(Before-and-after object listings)
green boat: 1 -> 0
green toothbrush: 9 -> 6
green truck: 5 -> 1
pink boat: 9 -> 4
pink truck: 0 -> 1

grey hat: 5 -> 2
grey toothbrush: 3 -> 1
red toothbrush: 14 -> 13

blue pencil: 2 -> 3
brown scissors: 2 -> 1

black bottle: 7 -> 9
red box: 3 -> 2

--

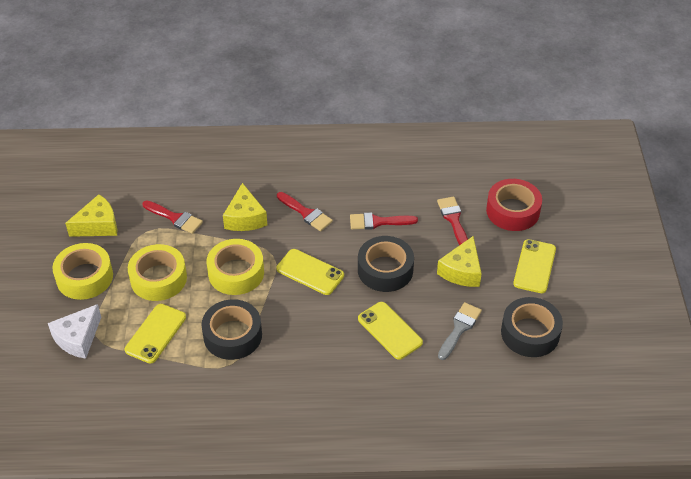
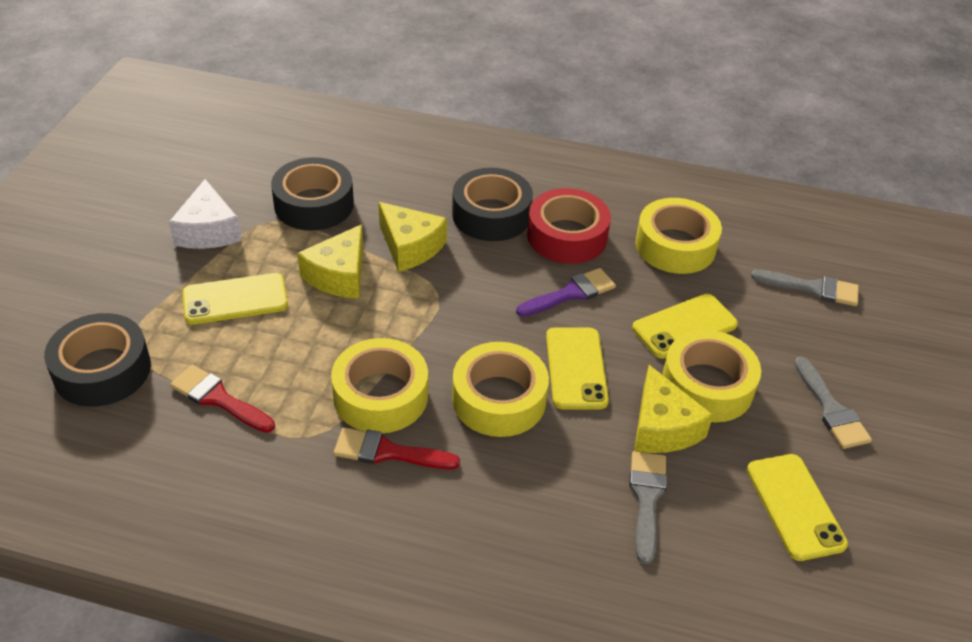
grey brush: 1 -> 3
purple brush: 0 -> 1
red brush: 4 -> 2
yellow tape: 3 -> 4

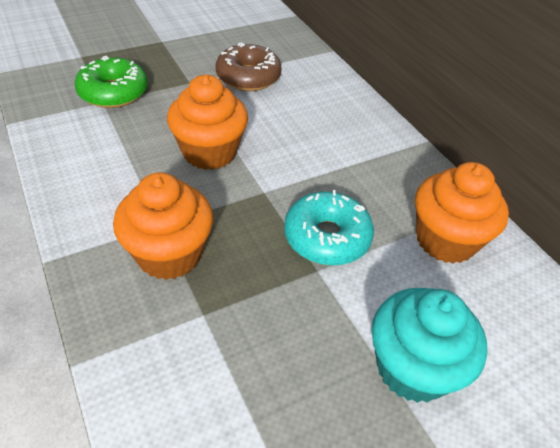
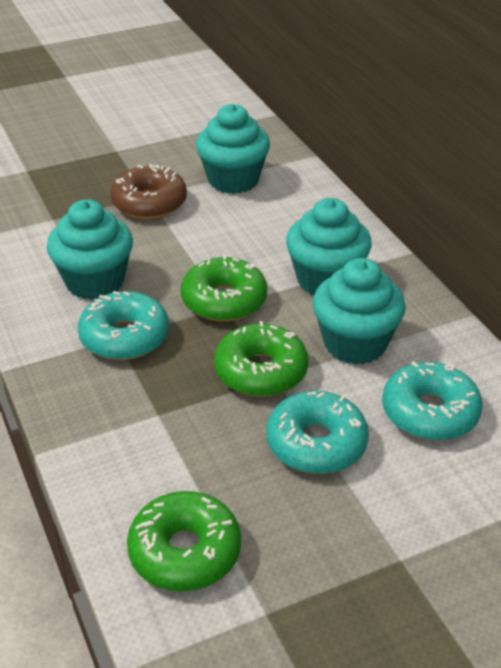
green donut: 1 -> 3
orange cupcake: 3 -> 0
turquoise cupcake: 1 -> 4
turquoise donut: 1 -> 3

• [EXERCISE BRIEF]
The response must hold only the lines above from the line with "green boat: 1 -> 0" through the line with "red box: 3 -> 2", each copied exactly, both ends kept.

• [ANSWER TO THE EXERCISE]
green boat: 1 -> 0
green toothbrush: 9 -> 6
green truck: 5 -> 1
pink boat: 9 -> 4
pink truck: 0 -> 1

grey hat: 5 -> 2
grey toothbrush: 3 -> 1
red toothbrush: 14 -> 13

blue pencil: 2 -> 3
brown scissors: 2 -> 1

black bottle: 7 -> 9
red box: 3 -> 2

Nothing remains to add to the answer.